Work item.
Restate word for word the entries below, starting with the line with "house (black) (103, 413, 188, 505)" and continuing through the line with "duck (red) (445, 149, 513, 208)". Include both of those lines and no others.

Entries provided.

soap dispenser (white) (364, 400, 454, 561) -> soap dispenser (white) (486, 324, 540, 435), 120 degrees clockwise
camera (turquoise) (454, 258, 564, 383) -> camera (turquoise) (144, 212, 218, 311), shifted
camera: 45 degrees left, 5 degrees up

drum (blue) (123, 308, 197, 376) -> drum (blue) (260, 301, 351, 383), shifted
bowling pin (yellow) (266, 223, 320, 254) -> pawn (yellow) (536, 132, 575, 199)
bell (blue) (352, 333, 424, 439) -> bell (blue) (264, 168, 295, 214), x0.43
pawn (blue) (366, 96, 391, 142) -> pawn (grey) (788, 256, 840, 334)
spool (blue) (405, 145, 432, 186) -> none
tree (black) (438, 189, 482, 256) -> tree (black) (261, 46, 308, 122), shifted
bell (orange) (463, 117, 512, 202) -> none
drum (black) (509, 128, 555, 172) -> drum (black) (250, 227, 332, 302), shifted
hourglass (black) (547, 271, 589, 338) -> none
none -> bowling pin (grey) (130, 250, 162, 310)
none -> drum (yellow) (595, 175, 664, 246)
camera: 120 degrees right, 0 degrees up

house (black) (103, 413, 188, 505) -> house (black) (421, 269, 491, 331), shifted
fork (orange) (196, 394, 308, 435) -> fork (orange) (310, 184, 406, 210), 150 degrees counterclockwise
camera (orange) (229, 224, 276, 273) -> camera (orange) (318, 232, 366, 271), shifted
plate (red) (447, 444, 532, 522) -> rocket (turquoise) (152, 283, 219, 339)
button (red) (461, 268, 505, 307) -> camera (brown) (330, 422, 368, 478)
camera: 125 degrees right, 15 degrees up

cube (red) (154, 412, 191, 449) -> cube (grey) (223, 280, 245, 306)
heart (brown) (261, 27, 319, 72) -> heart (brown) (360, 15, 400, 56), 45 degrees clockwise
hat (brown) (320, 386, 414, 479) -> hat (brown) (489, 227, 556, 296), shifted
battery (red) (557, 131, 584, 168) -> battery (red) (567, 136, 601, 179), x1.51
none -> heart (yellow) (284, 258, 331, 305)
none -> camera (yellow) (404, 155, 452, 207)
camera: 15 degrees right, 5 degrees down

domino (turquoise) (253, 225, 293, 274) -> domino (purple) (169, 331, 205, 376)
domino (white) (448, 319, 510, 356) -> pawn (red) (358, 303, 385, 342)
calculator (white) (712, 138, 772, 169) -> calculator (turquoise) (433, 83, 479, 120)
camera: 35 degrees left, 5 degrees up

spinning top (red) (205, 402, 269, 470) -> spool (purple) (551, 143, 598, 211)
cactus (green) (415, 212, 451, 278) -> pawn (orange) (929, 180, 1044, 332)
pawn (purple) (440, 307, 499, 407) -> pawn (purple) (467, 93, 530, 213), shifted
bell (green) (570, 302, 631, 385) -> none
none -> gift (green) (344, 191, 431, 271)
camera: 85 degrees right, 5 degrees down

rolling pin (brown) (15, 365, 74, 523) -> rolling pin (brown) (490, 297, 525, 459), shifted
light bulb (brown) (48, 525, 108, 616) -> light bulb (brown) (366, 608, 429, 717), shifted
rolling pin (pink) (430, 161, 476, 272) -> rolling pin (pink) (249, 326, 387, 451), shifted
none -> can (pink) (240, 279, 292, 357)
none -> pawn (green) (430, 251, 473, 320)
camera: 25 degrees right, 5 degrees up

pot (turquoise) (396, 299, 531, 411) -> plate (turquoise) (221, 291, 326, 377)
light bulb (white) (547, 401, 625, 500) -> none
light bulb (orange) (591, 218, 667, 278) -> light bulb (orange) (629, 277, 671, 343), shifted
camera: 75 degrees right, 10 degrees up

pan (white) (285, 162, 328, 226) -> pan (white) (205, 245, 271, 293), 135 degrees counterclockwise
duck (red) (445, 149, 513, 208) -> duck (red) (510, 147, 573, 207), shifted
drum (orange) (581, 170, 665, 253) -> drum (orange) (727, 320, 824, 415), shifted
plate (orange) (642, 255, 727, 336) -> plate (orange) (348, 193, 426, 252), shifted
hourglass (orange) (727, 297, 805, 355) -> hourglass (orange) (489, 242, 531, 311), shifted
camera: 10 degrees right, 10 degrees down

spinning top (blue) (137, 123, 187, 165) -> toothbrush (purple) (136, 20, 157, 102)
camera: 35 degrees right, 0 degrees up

Exercise answer.
house (black) (103, 413, 188, 505) -> house (black) (421, 269, 491, 331), shifted
fork (orange) (196, 394, 308, 435) -> fork (orange) (310, 184, 406, 210), 150 degrees counterclockwise
camera (orange) (229, 224, 276, 273) -> camera (orange) (318, 232, 366, 271), shifted
plate (red) (447, 444, 532, 522) -> rocket (turquoise) (152, 283, 219, 339)
button (red) (461, 268, 505, 307) -> camera (brown) (330, 422, 368, 478)
camera: 125 degrees right, 15 degrees up

cube (red) (154, 412, 191, 449) -> cube (grey) (223, 280, 245, 306)
heart (brown) (261, 27, 319, 72) -> heart (brown) (360, 15, 400, 56), 45 degrees clockwise
hat (brown) (320, 386, 414, 479) -> hat (brown) (489, 227, 556, 296), shifted
battery (red) (557, 131, 584, 168) -> battery (red) (567, 136, 601, 179), x1.51
none -> heart (yellow) (284, 258, 331, 305)
none -> camera (yellow) (404, 155, 452, 207)
camera: 15 degrees right, 5 degrees down

domino (turquoise) (253, 225, 293, 274) -> domino (purple) (169, 331, 205, 376)
domino (white) (448, 319, 510, 356) -> pawn (red) (358, 303, 385, 342)
calculator (white) (712, 138, 772, 169) -> calculator (turquoise) (433, 83, 479, 120)
camera: 35 degrees left, 5 degrees up

spinning top (red) (205, 402, 269, 470) -> spool (purple) (551, 143, 598, 211)
cactus (green) (415, 212, 451, 278) -> pawn (orange) (929, 180, 1044, 332)
pawn (purple) (440, 307, 499, 407) -> pawn (purple) (467, 93, 530, 213), shifted
bell (green) (570, 302, 631, 385) -> none
none -> gift (green) (344, 191, 431, 271)
camera: 85 degrees right, 5 degrees down

rolling pin (brown) (15, 365, 74, 523) -> rolling pin (brown) (490, 297, 525, 459), shifted
light bulb (brown) (48, 525, 108, 616) -> light bulb (brown) (366, 608, 429, 717), shifted
rolling pin (pink) (430, 161, 476, 272) -> rolling pin (pink) (249, 326, 387, 451), shifted
none -> can (pink) (240, 279, 292, 357)
none -> pawn (green) (430, 251, 473, 320)
camera: 25 degrees right, 5 degrees up

pot (turquoise) (396, 299, 531, 411) -> plate (turquoise) (221, 291, 326, 377)
light bulb (white) (547, 401, 625, 500) -> none
light bulb (orange) (591, 218, 667, 278) -> light bulb (orange) (629, 277, 671, 343), shifted
camera: 75 degrees right, 10 degrees up

pan (white) (285, 162, 328, 226) -> pan (white) (205, 245, 271, 293), 135 degrees counterclockwise
duck (red) (445, 149, 513, 208) -> duck (red) (510, 147, 573, 207), shifted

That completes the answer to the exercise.